Return the lines beginning at the one that contains "RADIO3 pin CE: D11 -> A4" and running to the end of the records, exactly and with nothing else. Omit pictures.

-- Data follows --

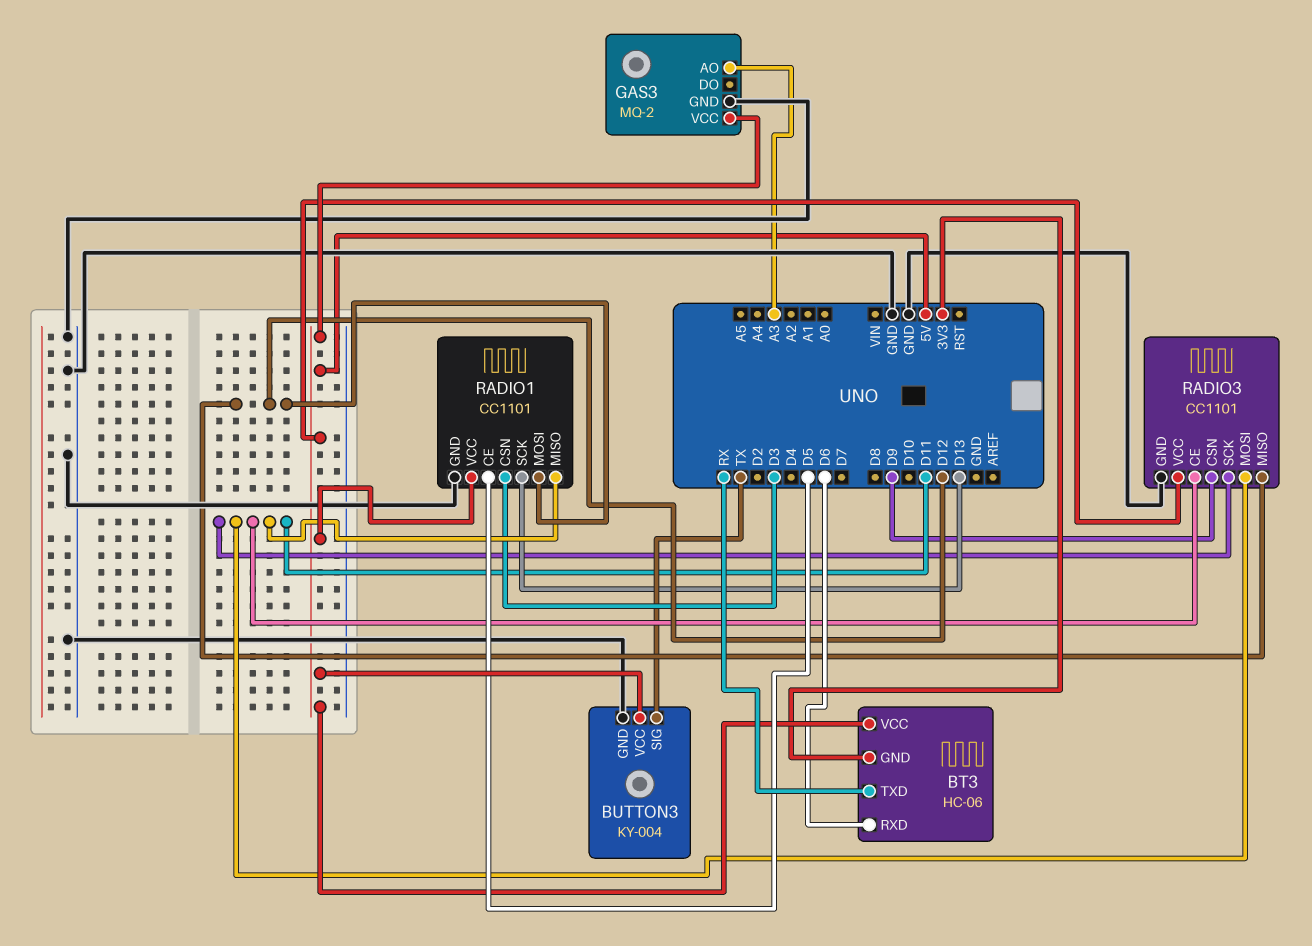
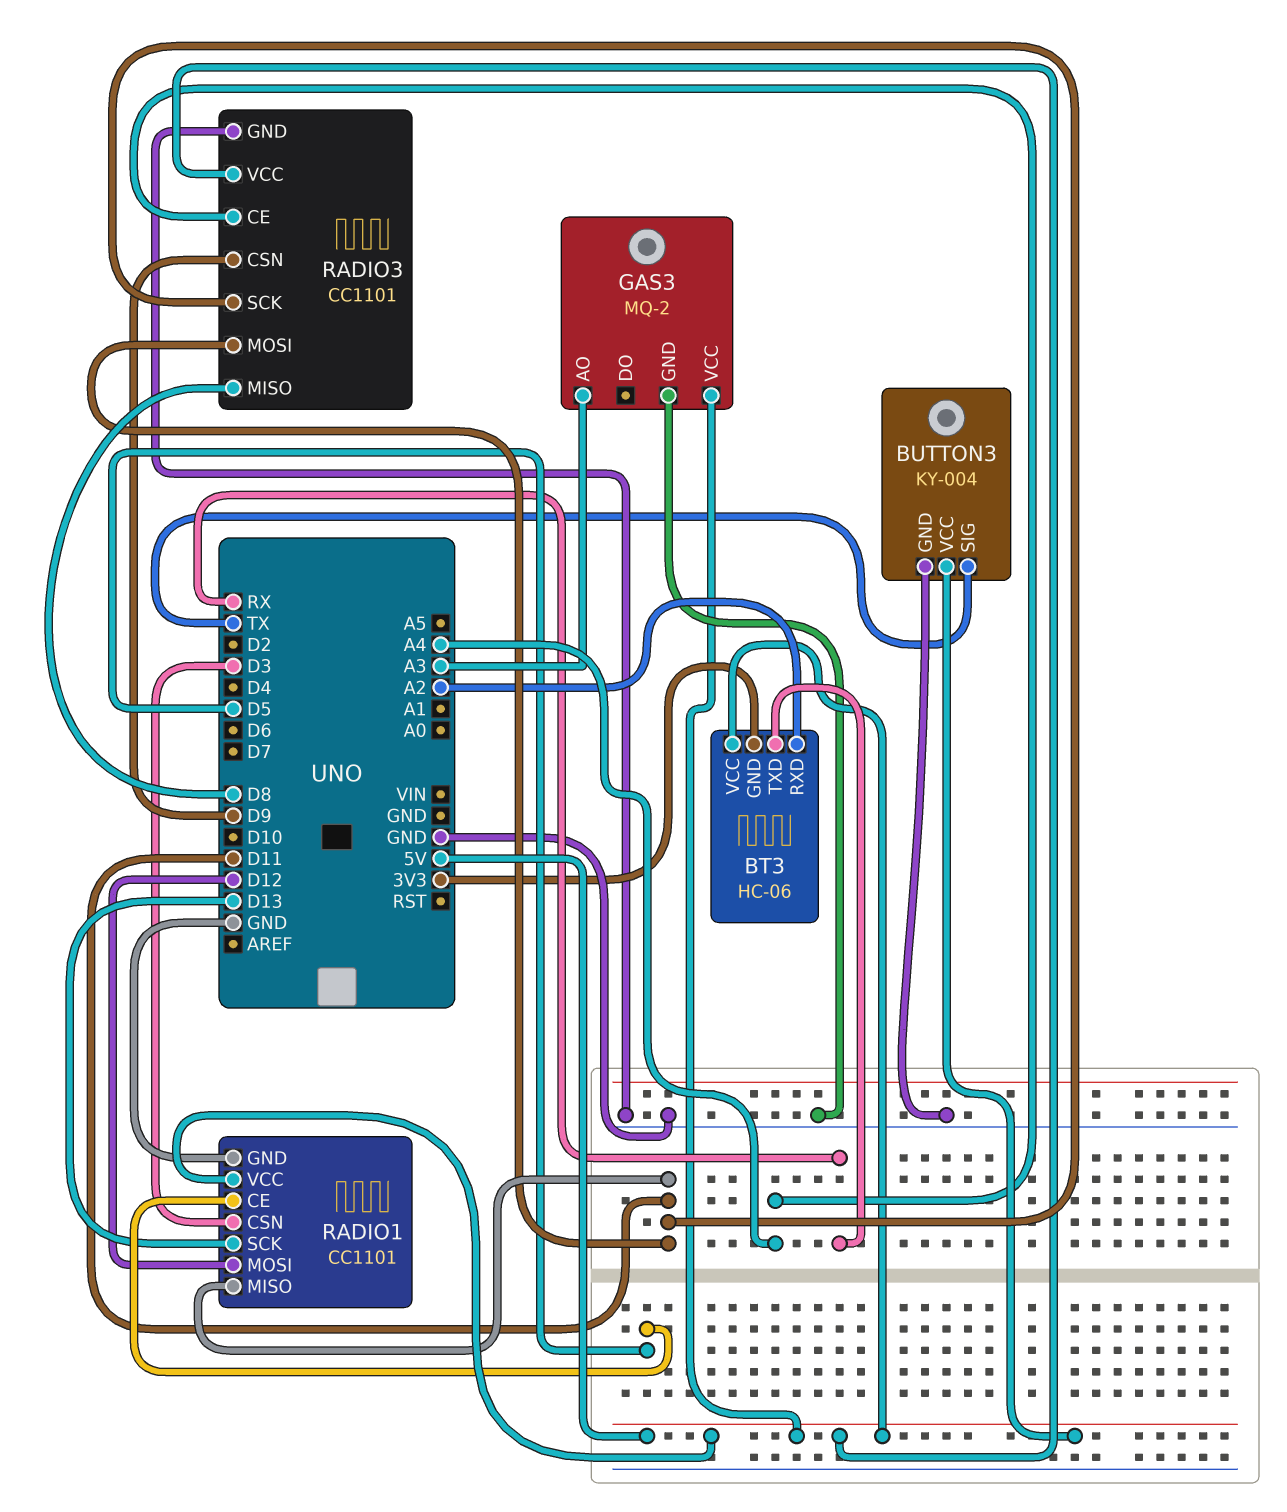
BT3 pin RXD: D6 -> A2
RADIO3 pin CE: D11 -> A4
RADIO3 pin MISO: D12 -> D8

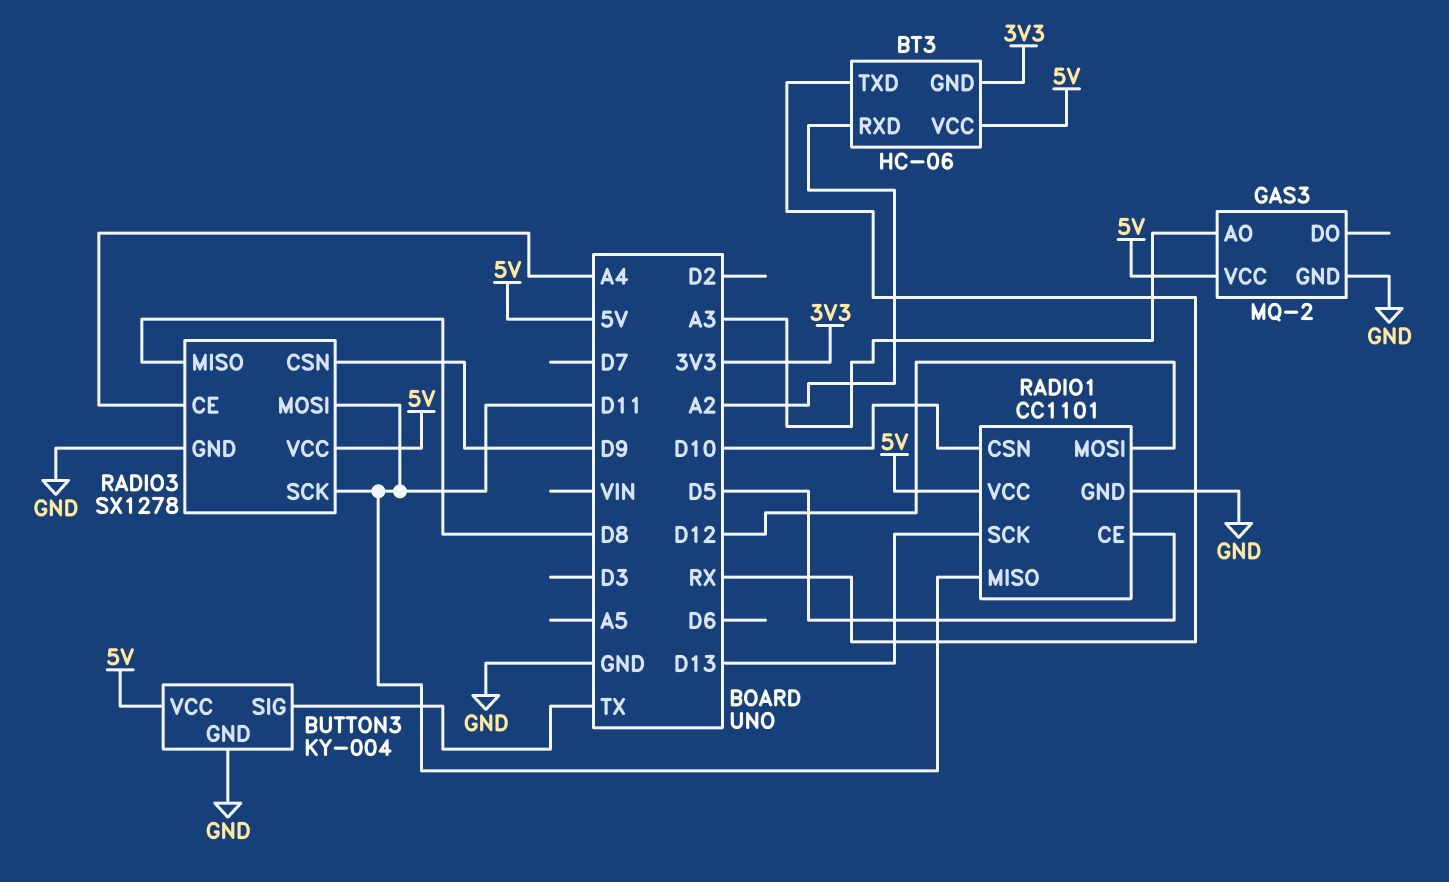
RADIO1 pin CSN: D3 -> D10
RADIO3: CC1101 -> SX1278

-- Data concluded --

Exercise response -
RADIO3 pin CE: D11 -> A4
RADIO3 pin MISO: D12 -> D8

RADIO1 pin CSN: D3 -> D10
RADIO3: CC1101 -> SX1278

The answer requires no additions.